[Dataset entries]
########################################
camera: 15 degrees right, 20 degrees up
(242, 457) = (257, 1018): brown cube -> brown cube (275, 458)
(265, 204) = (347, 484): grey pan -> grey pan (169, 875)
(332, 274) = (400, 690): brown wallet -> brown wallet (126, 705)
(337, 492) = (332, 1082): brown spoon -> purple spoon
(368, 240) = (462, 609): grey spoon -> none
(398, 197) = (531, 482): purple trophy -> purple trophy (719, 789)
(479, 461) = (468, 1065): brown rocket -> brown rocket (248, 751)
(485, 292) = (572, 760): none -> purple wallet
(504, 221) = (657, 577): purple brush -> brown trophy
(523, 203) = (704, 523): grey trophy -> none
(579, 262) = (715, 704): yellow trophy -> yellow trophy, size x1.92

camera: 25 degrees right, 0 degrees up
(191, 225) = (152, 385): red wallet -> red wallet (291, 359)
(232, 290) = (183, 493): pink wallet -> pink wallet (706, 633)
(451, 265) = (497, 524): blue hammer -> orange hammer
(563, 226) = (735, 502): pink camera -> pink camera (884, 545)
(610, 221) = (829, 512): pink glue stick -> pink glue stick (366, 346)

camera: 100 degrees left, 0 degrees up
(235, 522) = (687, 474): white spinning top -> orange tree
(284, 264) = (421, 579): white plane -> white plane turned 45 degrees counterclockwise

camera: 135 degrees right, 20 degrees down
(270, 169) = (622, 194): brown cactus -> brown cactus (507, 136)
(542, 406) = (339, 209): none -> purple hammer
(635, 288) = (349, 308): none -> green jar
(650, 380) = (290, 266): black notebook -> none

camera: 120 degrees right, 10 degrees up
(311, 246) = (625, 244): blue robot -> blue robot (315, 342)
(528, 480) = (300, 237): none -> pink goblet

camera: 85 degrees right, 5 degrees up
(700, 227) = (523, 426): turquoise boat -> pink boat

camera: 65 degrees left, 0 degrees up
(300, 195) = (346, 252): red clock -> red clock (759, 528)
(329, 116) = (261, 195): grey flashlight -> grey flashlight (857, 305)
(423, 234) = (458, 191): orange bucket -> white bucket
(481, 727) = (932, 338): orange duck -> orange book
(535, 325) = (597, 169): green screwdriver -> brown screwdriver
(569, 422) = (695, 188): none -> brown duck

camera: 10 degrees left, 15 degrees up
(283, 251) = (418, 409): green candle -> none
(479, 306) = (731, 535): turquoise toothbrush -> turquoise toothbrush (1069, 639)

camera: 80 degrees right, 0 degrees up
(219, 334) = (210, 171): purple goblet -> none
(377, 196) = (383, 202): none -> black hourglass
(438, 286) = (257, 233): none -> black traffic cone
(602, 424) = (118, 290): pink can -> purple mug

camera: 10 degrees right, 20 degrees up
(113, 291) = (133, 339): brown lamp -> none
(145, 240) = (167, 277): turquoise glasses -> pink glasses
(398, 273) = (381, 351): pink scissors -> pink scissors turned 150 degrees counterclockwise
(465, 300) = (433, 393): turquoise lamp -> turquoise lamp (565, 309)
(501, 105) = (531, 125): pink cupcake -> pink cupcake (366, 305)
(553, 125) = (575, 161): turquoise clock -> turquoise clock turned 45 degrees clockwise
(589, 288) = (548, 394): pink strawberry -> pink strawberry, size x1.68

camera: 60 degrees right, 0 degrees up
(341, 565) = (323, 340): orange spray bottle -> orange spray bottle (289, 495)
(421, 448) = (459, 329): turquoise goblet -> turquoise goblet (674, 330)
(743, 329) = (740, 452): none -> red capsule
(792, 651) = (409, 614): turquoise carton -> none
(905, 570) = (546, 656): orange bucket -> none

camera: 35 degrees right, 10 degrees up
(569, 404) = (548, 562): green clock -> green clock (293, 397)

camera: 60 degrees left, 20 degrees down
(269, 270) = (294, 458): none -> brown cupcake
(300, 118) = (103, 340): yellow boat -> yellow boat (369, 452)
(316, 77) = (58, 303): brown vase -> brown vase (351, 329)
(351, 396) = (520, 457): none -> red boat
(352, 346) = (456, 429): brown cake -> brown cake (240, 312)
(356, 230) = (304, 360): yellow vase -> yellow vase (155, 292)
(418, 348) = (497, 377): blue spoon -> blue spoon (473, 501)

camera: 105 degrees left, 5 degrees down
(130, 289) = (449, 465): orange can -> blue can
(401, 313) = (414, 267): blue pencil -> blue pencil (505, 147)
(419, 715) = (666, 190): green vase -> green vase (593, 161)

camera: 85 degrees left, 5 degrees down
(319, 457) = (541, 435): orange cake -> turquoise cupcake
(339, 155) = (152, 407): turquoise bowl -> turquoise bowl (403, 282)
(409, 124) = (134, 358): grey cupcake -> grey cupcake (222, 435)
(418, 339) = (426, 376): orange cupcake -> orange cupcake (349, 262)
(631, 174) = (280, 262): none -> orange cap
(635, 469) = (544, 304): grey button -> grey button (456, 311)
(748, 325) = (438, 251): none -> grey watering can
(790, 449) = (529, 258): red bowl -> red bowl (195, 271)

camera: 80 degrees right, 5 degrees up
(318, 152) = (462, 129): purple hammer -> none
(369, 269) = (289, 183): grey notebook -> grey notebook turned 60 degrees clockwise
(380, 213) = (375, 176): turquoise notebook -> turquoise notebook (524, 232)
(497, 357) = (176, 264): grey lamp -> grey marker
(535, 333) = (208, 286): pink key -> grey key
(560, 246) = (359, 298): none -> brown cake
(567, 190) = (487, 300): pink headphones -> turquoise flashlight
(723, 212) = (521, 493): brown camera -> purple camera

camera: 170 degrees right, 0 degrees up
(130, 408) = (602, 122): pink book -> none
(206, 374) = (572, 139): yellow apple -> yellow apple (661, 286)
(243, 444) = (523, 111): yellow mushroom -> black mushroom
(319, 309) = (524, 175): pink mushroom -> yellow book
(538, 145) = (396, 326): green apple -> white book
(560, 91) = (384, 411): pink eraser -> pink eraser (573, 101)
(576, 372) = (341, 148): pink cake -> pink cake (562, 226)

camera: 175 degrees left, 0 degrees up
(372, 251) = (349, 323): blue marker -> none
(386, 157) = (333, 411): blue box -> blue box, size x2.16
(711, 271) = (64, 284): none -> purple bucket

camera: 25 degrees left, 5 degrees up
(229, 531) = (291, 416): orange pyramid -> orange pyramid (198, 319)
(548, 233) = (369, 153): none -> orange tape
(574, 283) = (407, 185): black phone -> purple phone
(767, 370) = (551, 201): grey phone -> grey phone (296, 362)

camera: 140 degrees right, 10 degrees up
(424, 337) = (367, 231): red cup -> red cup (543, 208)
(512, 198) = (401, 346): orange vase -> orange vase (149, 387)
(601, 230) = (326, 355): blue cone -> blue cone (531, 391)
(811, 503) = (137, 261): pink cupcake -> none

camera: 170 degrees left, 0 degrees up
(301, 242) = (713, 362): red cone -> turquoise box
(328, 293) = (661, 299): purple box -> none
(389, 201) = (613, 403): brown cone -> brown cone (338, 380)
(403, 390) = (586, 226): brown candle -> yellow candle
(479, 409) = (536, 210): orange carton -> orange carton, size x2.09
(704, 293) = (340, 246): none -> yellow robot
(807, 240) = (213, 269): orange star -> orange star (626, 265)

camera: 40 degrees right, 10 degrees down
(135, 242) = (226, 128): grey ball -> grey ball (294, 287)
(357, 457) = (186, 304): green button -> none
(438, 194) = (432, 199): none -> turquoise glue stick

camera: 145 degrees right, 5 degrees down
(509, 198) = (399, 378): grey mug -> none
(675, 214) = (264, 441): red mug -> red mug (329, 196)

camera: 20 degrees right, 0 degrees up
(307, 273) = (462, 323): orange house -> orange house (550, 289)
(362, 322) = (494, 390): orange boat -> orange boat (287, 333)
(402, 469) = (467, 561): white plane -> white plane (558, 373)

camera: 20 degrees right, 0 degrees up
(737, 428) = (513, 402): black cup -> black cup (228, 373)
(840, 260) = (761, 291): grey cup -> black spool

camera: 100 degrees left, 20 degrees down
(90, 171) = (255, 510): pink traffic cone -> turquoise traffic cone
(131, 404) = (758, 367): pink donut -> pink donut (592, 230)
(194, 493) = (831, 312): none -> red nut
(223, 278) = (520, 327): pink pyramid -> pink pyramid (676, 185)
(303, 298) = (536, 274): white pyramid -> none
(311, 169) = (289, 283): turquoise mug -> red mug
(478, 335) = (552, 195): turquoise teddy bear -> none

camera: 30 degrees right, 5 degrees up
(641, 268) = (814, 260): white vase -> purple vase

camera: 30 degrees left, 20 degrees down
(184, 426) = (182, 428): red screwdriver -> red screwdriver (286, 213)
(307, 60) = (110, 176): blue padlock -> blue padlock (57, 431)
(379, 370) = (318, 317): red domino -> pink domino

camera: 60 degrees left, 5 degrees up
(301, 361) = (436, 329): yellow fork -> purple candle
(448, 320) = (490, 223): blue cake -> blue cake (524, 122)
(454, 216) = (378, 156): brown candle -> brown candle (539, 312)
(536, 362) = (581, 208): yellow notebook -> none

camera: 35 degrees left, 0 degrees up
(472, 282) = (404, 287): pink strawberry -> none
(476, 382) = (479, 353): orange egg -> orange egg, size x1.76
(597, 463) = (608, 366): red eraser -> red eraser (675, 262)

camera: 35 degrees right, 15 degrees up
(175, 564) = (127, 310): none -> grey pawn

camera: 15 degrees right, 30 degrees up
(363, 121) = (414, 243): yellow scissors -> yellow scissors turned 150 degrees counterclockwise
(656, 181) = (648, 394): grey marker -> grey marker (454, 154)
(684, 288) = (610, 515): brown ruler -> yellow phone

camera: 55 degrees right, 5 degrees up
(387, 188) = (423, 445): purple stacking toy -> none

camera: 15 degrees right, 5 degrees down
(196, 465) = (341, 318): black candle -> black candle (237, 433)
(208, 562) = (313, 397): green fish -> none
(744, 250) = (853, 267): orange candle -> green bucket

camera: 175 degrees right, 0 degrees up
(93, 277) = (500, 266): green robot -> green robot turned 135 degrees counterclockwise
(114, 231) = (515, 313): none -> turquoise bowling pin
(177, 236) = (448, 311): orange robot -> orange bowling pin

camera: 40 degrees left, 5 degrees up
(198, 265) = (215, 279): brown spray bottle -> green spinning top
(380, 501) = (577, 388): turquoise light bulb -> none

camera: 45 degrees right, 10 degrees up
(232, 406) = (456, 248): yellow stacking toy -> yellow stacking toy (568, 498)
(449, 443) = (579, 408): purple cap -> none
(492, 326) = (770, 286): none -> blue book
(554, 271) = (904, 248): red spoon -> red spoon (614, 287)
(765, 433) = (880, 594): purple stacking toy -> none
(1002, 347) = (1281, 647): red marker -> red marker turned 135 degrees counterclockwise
########################################
Retype the portion of the data above that starts on the line with "camera: 60 degrees right, 0 degrees up" and finishes on the line with "(269, 270) = (294, 458): none", including both of those lines.

Solution to the problem:
camera: 60 degrees right, 0 degrees up
(341, 565) = (323, 340): orange spray bottle -> orange spray bottle (289, 495)
(421, 448) = (459, 329): turquoise goblet -> turquoise goblet (674, 330)
(743, 329) = (740, 452): none -> red capsule
(792, 651) = (409, 614): turquoise carton -> none
(905, 570) = (546, 656): orange bucket -> none

camera: 35 degrees right, 10 degrees up
(569, 404) = (548, 562): green clock -> green clock (293, 397)

camera: 60 degrees left, 20 degrees down
(269, 270) = (294, 458): none -> brown cupcake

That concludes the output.